Arrange the lines of the material below as a JSON list of strings, one string per line and no blank lines, beginning at the line that contains "green star: moved 5 px left, 8 px down" and stopping after the last line of the material. Leave the pictures out of the list.

** Start Entries shown **

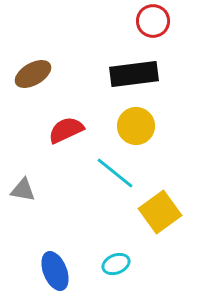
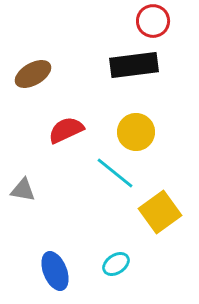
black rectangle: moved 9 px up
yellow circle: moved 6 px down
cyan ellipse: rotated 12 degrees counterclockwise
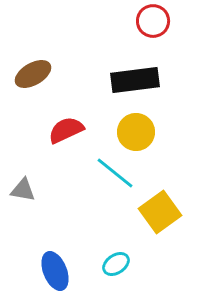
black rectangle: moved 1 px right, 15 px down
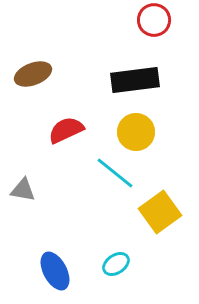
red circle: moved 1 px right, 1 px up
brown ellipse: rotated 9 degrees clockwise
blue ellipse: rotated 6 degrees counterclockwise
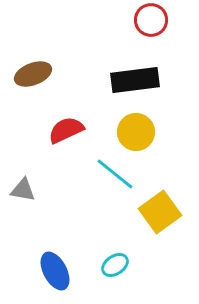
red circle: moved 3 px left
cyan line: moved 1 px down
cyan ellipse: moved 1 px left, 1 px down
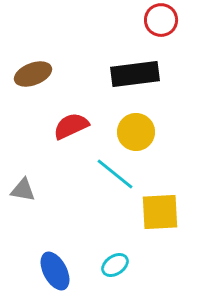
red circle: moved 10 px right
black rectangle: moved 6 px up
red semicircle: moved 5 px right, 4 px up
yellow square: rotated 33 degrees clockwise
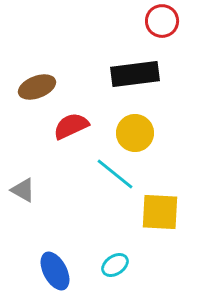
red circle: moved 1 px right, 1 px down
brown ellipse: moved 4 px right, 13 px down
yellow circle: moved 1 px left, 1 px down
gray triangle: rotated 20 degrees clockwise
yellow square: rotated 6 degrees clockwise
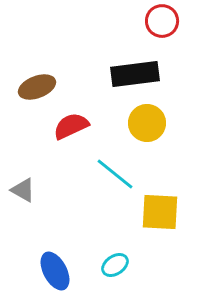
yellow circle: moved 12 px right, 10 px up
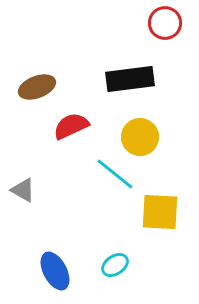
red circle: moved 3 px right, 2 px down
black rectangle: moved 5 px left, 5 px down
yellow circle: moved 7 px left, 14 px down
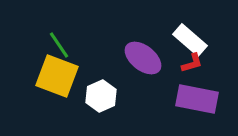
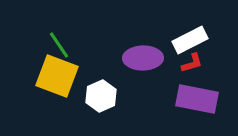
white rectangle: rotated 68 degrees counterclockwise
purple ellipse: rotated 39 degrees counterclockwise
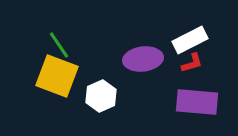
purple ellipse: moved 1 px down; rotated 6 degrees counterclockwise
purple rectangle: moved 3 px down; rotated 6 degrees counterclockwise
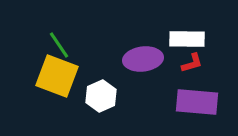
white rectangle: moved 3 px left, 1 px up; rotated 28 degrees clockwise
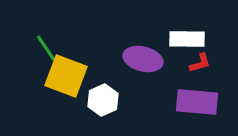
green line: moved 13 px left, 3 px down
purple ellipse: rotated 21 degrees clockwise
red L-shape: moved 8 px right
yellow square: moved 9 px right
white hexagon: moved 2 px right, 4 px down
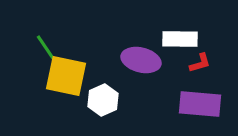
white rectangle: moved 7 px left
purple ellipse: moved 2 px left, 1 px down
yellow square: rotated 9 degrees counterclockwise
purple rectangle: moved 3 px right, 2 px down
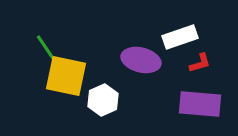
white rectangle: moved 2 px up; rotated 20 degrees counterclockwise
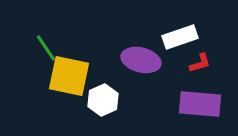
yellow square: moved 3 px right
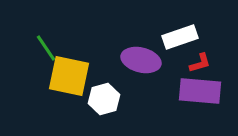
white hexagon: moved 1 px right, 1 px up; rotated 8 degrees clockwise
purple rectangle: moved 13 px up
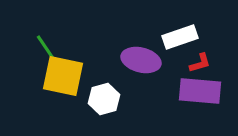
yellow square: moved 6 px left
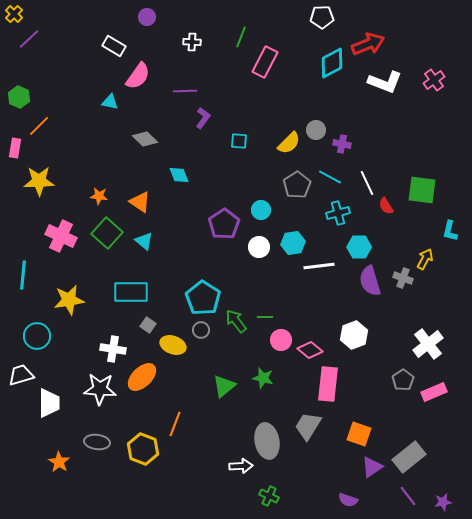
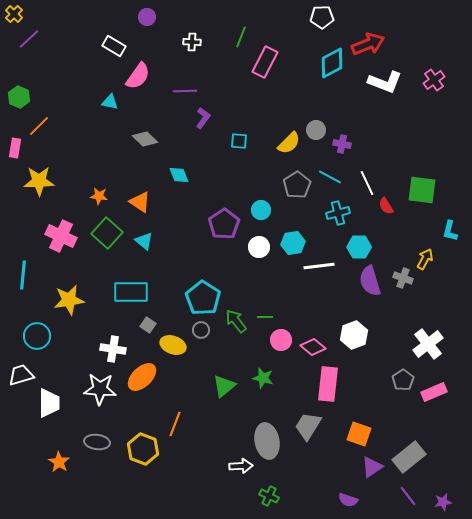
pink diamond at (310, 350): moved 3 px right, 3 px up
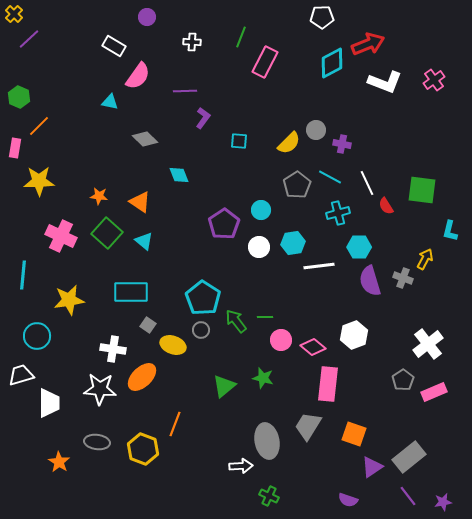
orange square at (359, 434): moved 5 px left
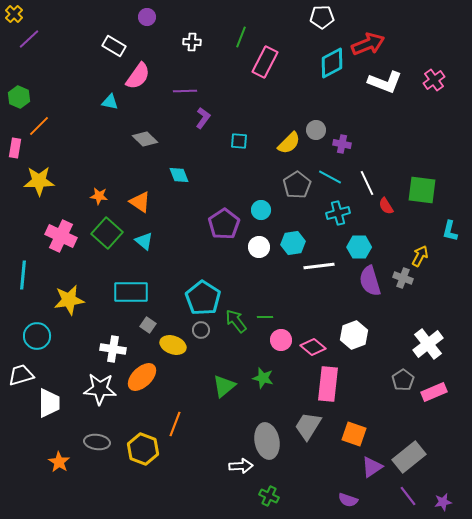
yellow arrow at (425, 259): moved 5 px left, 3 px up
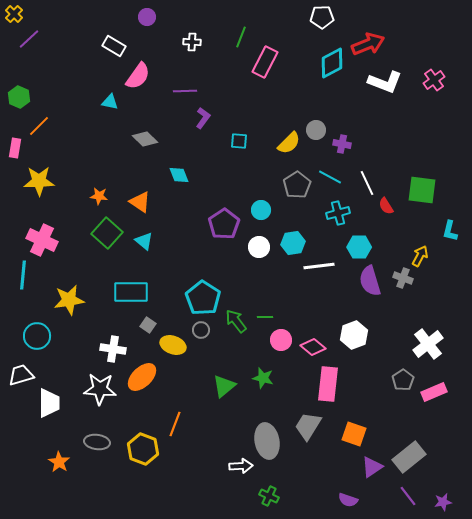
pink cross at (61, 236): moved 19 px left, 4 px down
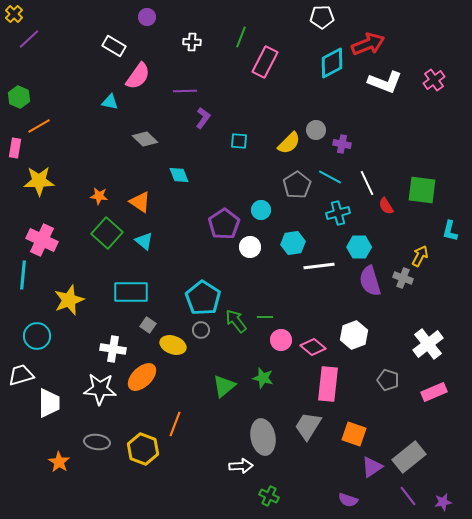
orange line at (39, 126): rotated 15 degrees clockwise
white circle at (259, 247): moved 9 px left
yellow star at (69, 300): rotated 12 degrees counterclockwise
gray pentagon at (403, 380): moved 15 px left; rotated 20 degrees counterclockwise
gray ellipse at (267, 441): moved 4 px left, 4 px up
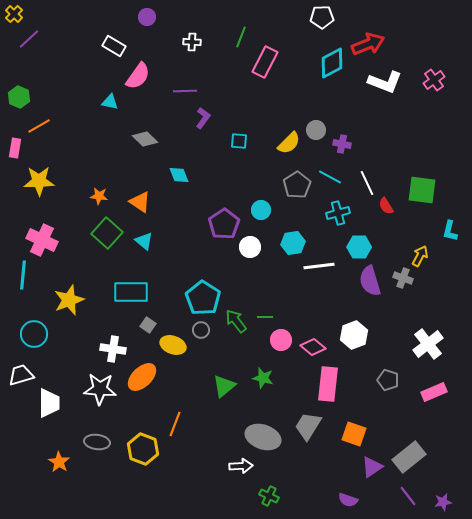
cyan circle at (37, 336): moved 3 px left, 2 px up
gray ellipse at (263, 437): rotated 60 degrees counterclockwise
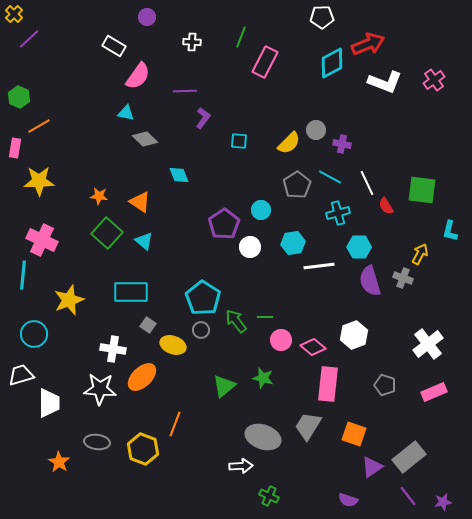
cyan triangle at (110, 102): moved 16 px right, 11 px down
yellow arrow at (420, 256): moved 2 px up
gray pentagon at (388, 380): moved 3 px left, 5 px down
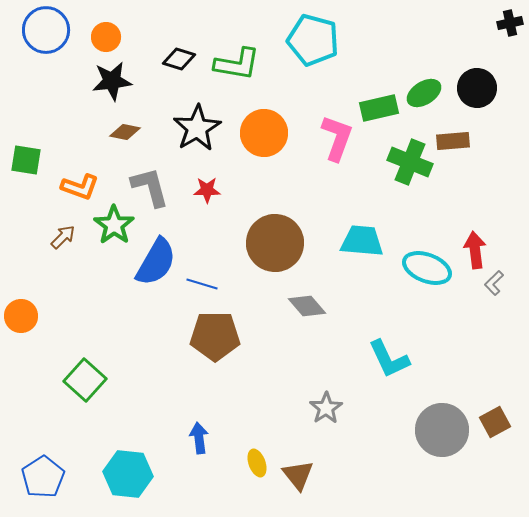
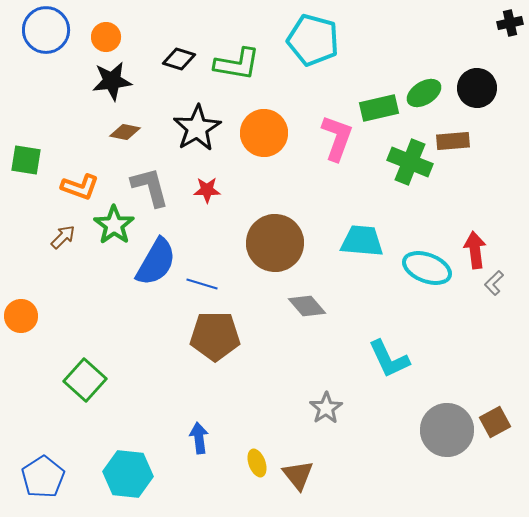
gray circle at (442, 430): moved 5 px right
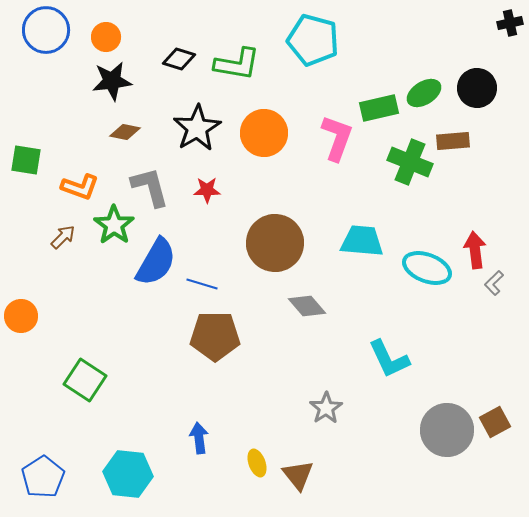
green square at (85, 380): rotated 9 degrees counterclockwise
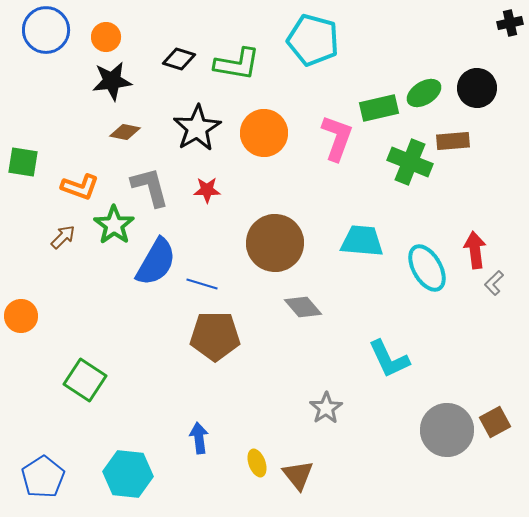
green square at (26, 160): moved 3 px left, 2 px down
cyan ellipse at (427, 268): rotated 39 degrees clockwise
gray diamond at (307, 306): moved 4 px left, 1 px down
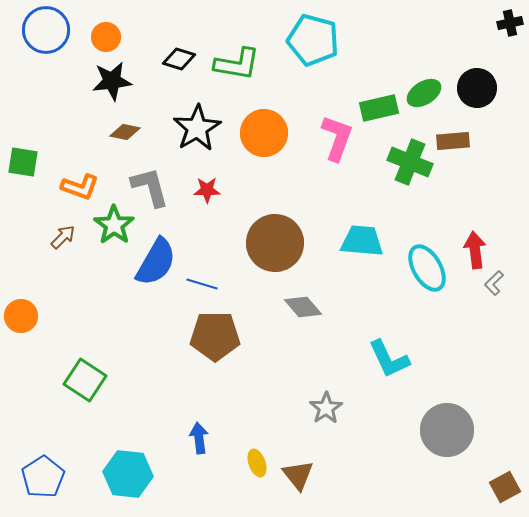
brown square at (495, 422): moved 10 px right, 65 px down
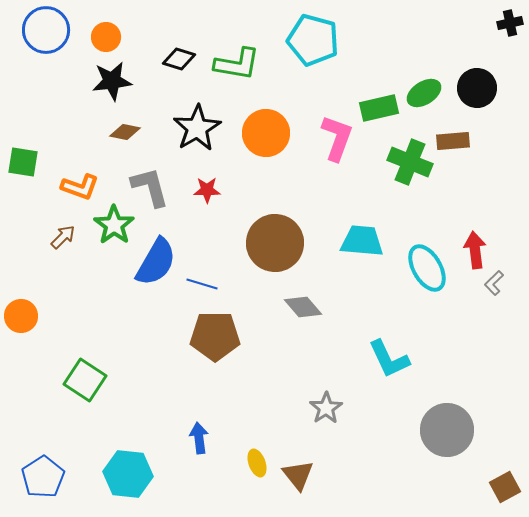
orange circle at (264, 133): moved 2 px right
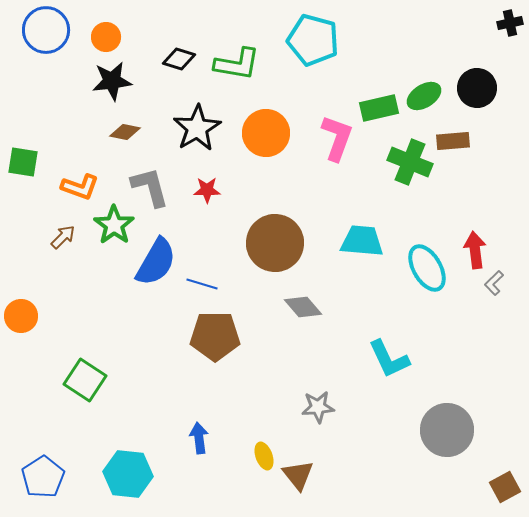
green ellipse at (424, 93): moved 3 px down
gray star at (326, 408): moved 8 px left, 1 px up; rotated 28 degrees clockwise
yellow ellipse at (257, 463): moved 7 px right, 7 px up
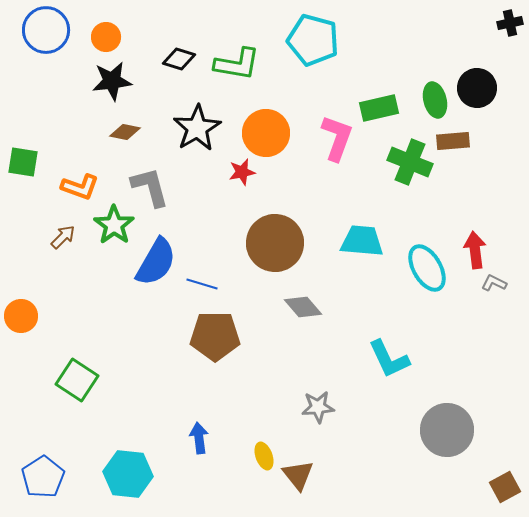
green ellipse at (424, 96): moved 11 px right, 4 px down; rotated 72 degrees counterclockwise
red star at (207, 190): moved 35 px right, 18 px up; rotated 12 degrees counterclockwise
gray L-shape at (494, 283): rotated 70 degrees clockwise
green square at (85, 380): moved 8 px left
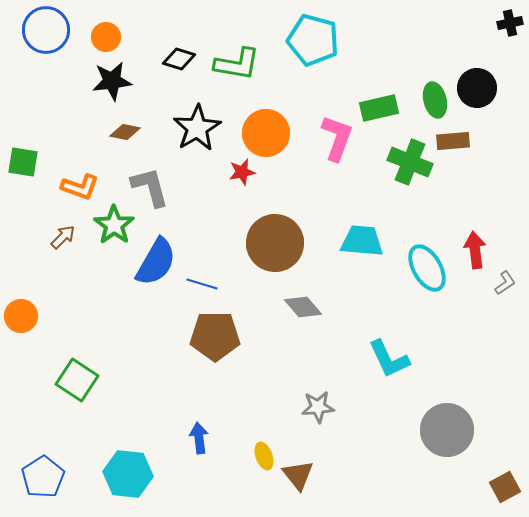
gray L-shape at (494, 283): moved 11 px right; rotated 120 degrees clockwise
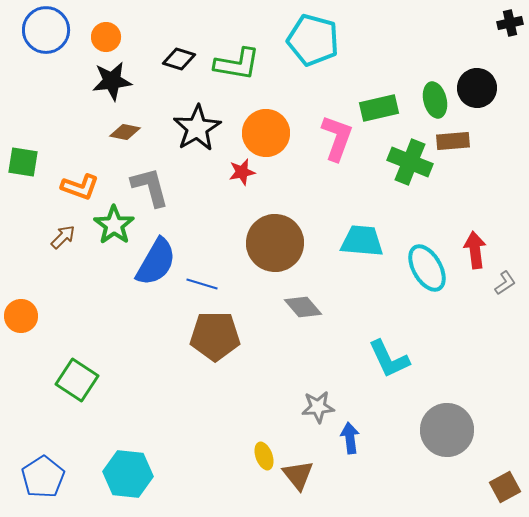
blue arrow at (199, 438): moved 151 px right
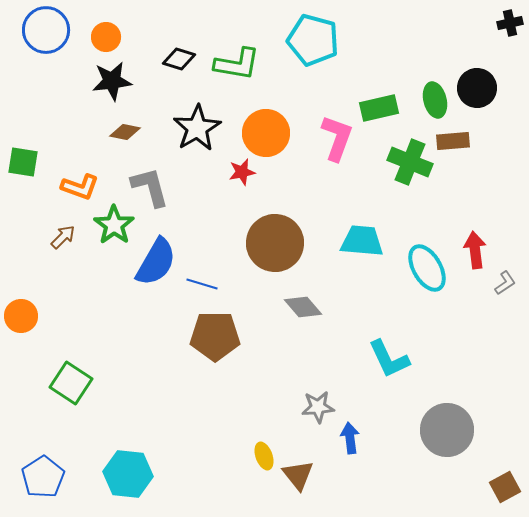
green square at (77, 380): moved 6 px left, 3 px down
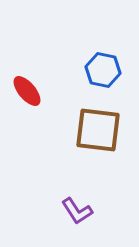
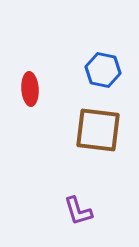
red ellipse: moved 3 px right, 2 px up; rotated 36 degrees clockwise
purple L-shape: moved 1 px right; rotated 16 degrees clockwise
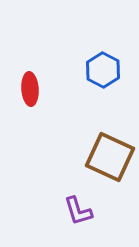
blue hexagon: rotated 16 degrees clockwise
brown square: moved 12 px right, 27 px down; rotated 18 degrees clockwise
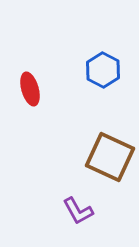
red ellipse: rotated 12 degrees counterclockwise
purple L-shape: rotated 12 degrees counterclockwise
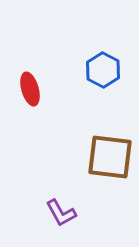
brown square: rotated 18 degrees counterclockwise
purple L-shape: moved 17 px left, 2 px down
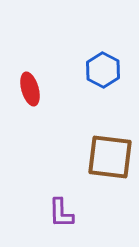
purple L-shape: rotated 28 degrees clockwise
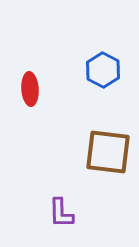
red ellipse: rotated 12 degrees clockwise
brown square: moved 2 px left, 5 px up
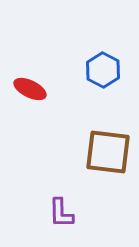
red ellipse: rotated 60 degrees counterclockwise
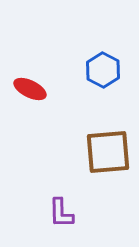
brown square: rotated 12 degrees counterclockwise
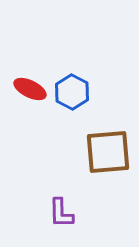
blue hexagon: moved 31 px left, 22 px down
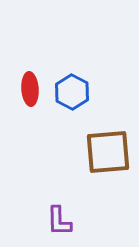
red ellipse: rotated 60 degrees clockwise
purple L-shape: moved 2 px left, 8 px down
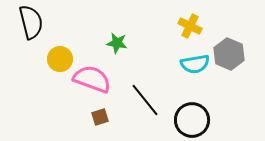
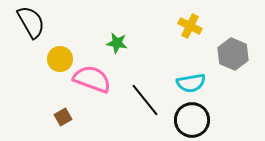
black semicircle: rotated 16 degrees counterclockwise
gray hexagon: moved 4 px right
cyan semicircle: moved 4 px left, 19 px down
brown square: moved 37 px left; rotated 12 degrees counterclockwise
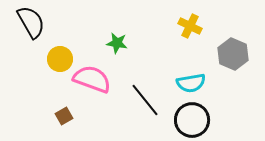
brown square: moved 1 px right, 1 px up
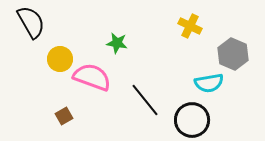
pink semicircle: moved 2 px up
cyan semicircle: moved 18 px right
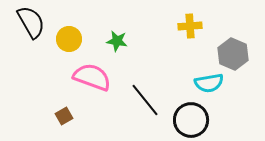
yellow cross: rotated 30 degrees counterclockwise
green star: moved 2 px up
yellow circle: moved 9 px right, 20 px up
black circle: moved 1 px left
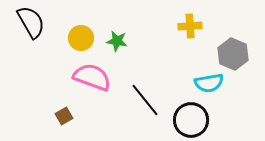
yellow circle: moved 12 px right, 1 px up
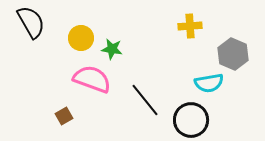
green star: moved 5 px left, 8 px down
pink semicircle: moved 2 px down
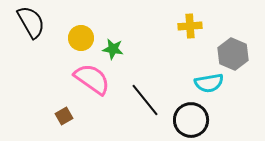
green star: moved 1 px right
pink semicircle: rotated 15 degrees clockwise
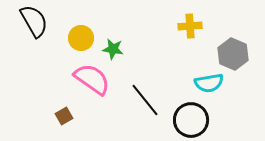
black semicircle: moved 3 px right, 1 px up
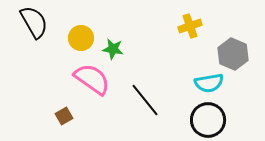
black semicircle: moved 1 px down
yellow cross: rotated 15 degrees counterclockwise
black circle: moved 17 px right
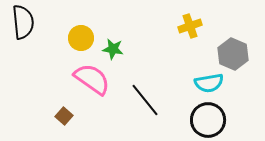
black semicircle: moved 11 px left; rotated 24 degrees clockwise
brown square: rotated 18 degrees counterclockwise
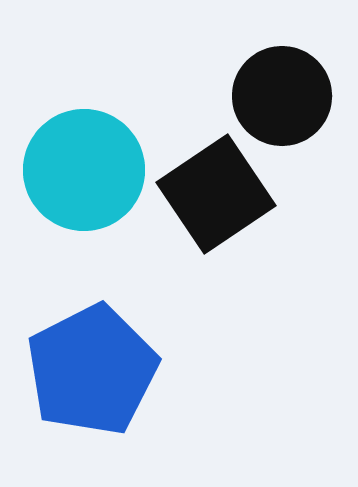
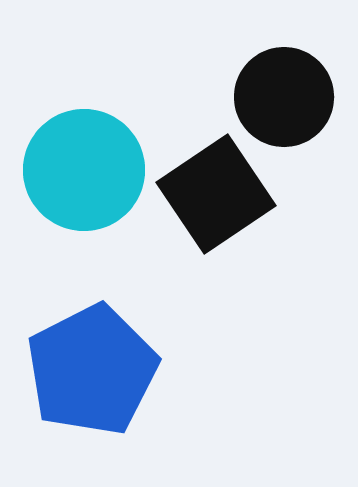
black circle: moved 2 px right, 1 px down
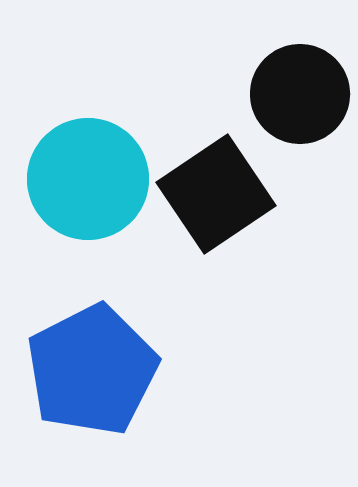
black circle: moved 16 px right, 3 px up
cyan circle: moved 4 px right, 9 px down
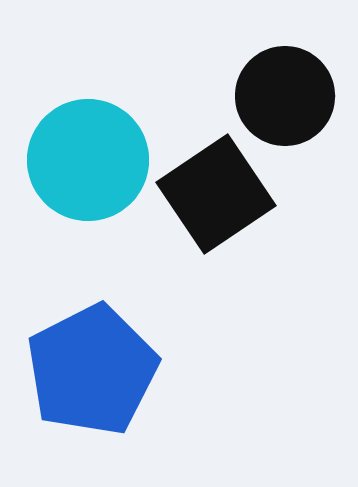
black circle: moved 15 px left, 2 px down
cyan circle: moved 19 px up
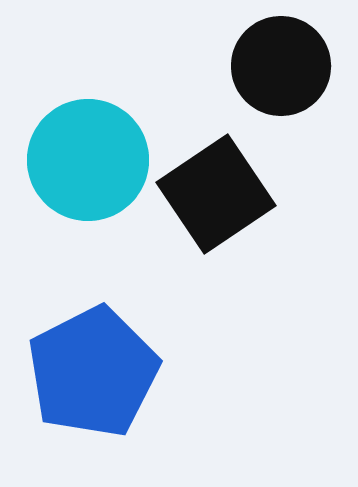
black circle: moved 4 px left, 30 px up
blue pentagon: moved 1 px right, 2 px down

** End Entries shown **

Written answer:
[
  "green star: moved 5 px left, 8 px down",
  "pink semicircle: moved 2 px down",
  "green star: moved 1 px right",
  "pink semicircle: rotated 15 degrees clockwise",
  "black semicircle: moved 3 px right, 1 px up",
  "black semicircle: moved 1 px down",
  "yellow cross: rotated 15 degrees counterclockwise",
  "black circle: moved 17 px right",
  "black semicircle: moved 11 px left; rotated 24 degrees clockwise",
  "brown square: rotated 18 degrees counterclockwise",
  "black circle: moved 2 px right, 1 px down",
  "black circle: moved 16 px right, 3 px up",
  "cyan circle: moved 4 px right, 9 px down",
  "black circle: moved 15 px left, 2 px down",
  "cyan circle: moved 19 px up",
  "black circle: moved 4 px left, 30 px up",
  "blue pentagon: moved 1 px right, 2 px down"
]